*** DATASET EXTRACT Section Begins ***

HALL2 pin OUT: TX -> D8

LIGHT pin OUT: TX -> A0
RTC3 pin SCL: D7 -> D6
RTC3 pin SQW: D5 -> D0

*** DATASET EXTRACT Section Ends ***
*** DATASET EXTRACT Section Begins ***

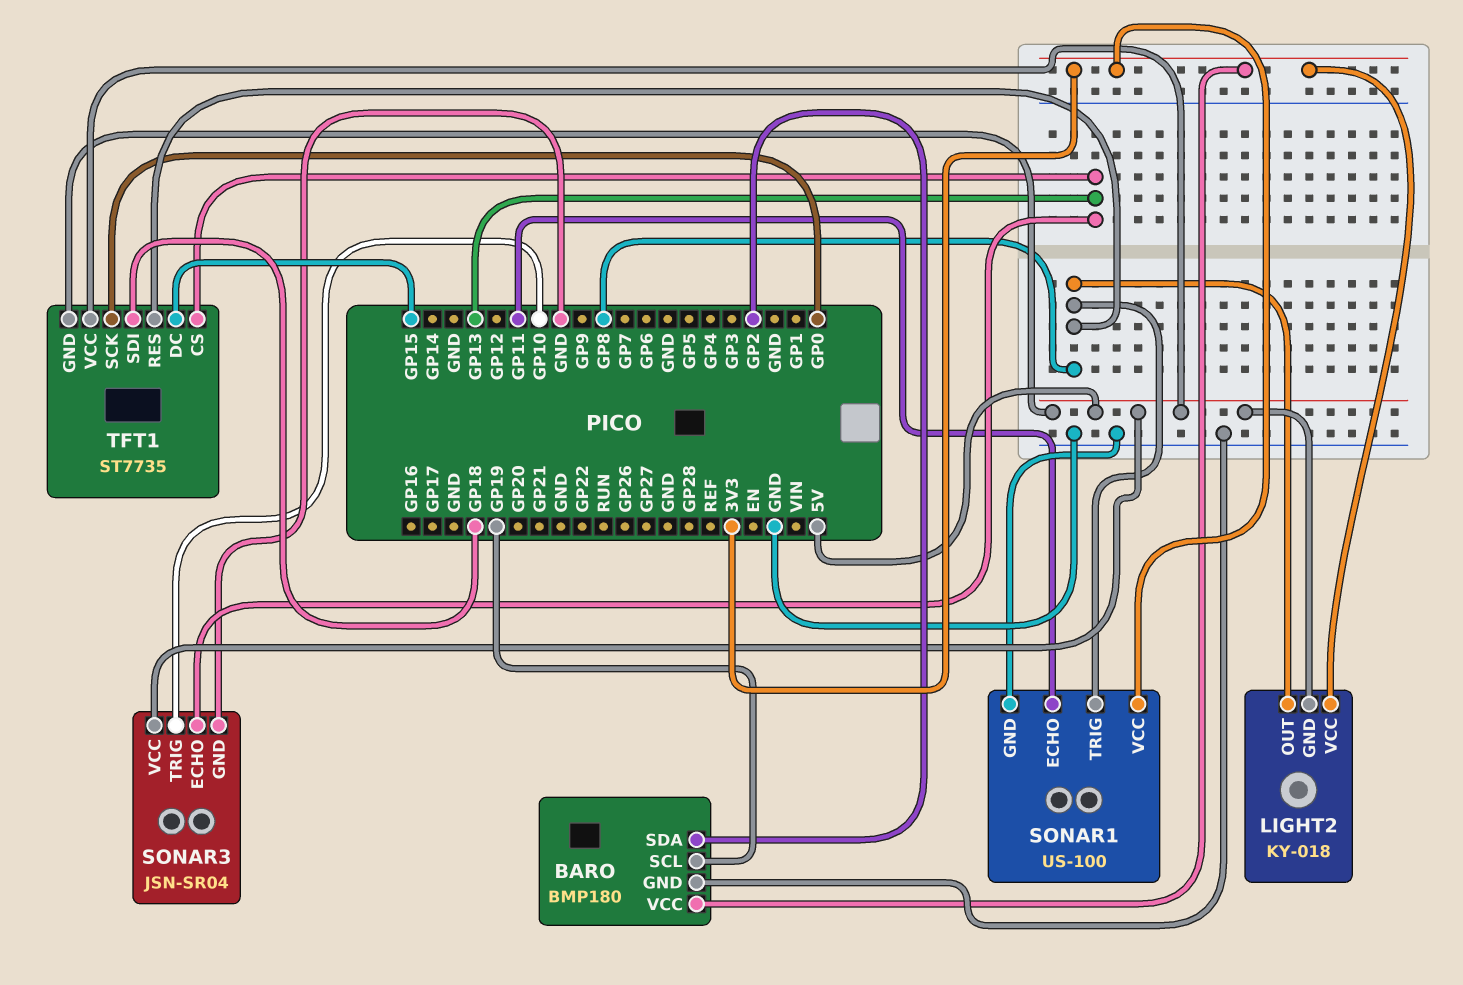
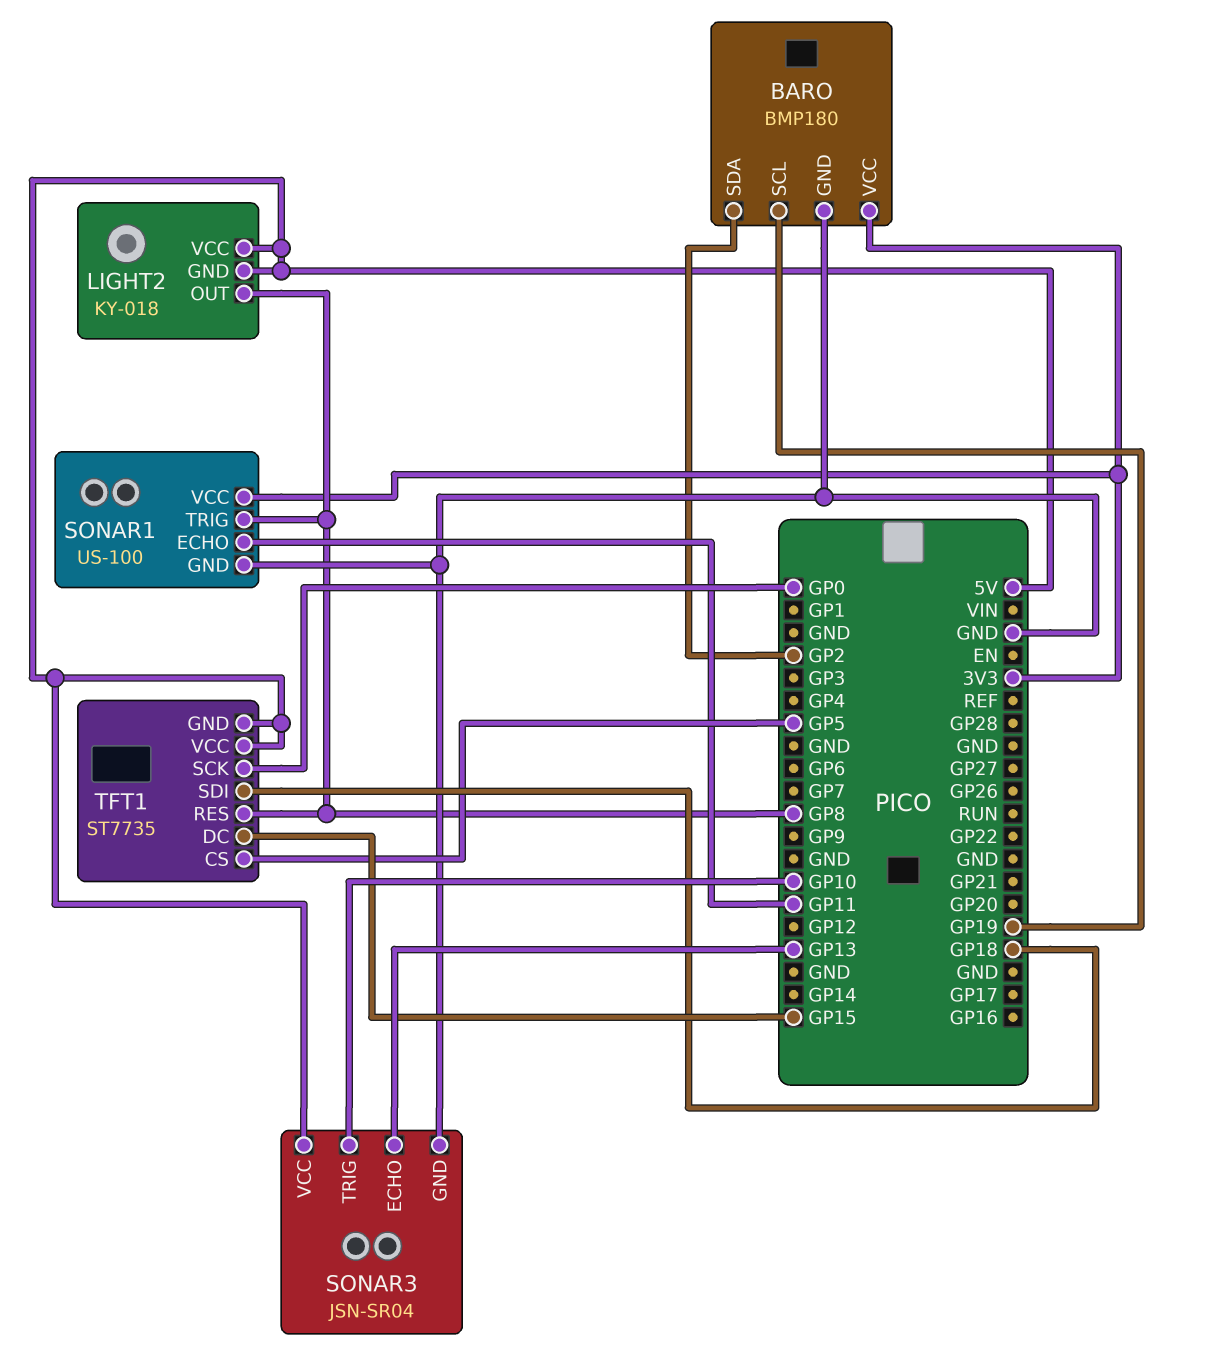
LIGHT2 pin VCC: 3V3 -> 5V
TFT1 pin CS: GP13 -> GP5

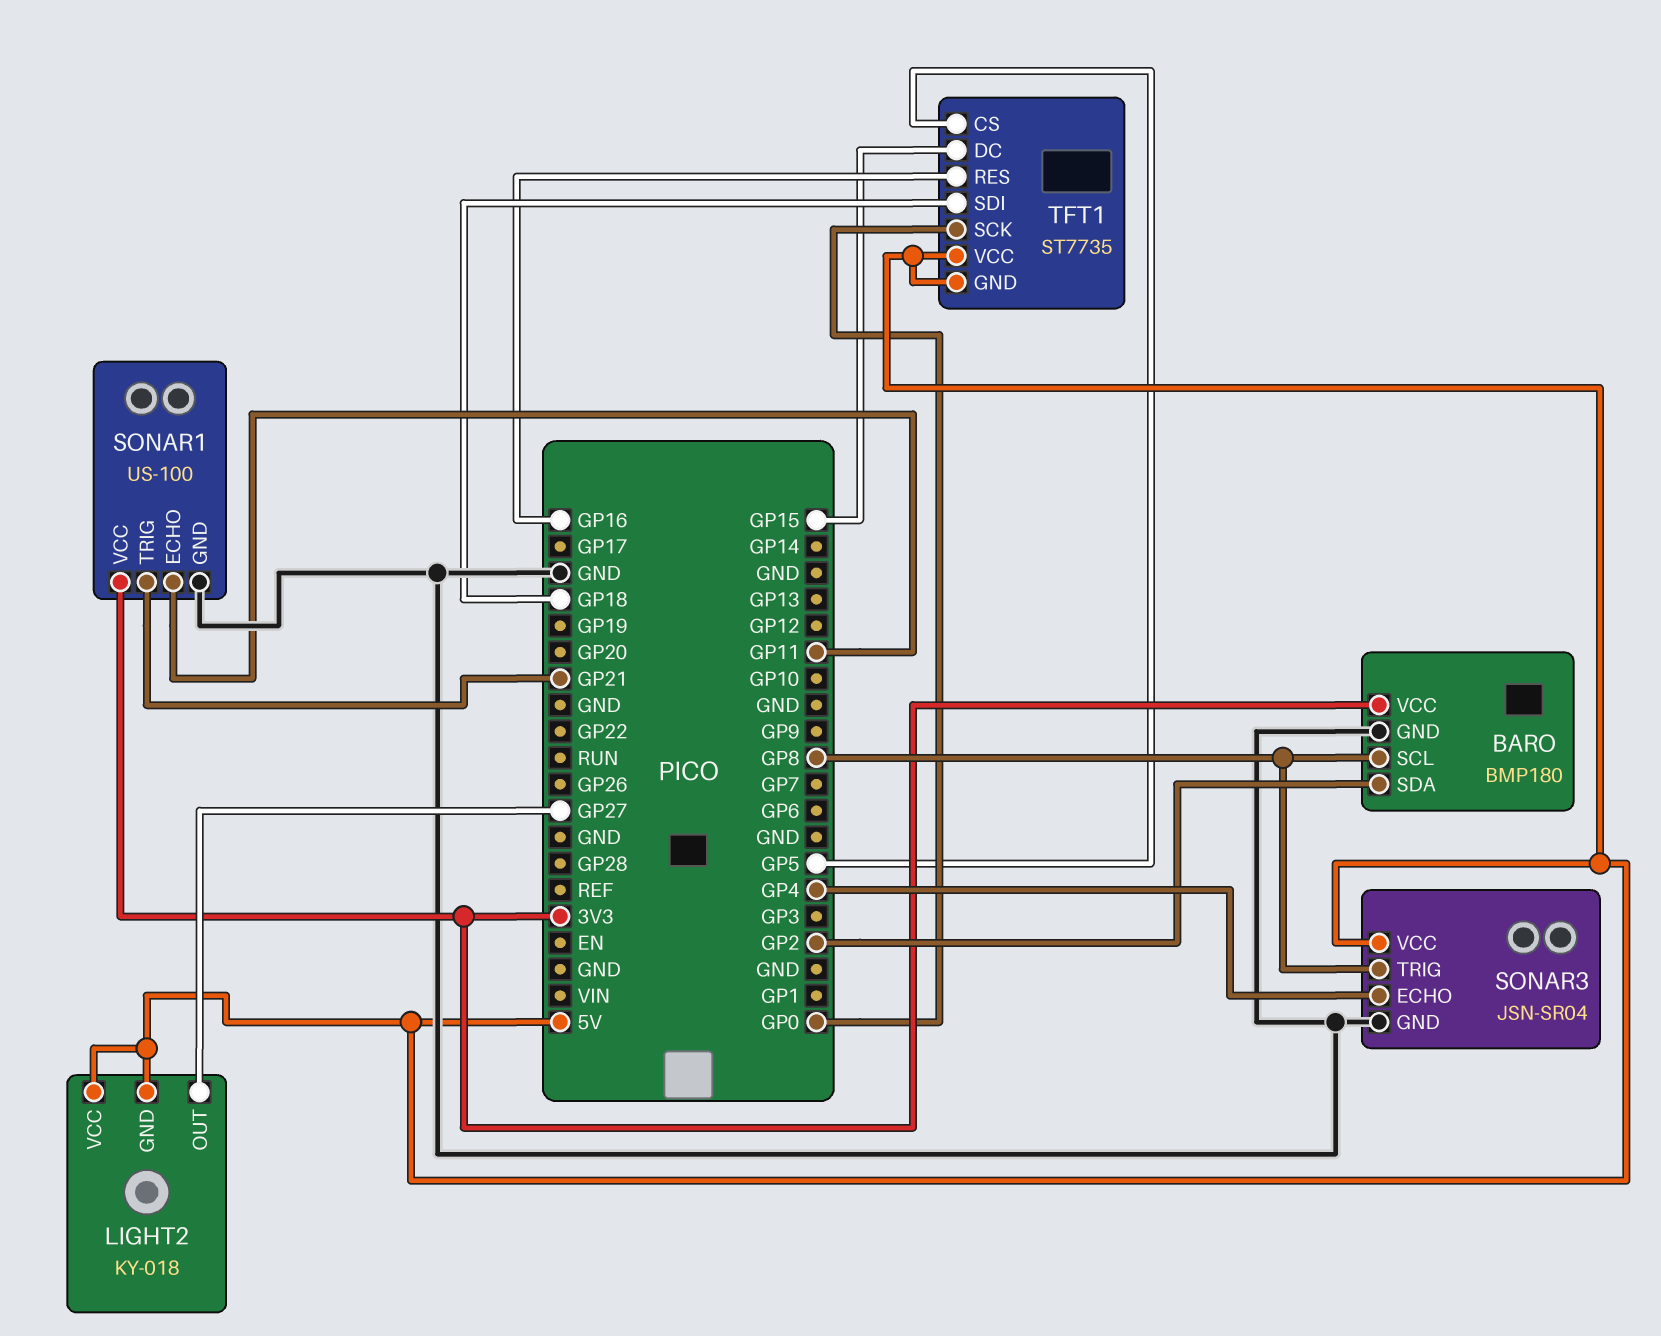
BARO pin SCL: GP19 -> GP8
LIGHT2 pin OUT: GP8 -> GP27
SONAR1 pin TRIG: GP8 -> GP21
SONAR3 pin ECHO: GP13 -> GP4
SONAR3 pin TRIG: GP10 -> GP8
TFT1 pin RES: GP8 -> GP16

*** DATASET EXTRACT Section Ends ***
*** DATASET EXTRACT Section Begins ***

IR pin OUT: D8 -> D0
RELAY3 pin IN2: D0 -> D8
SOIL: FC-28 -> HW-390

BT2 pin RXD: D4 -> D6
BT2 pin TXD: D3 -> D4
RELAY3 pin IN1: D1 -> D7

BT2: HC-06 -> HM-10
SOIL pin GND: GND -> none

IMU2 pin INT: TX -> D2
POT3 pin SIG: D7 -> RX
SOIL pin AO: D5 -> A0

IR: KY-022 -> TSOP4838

*** DATASET EXTRACT Section Ends ***

TASK: After locating the line with "SOIL pin GND: GND -> none" in the material above, return it and each line after it exactly, ending at the line with "IR: KY-022 -> TSOP4838".

EXERCISE RESPONSE:
SOIL pin GND: GND -> none

IMU2 pin INT: TX -> D2
POT3 pin SIG: D7 -> RX
SOIL pin AO: D5 -> A0

IR: KY-022 -> TSOP4838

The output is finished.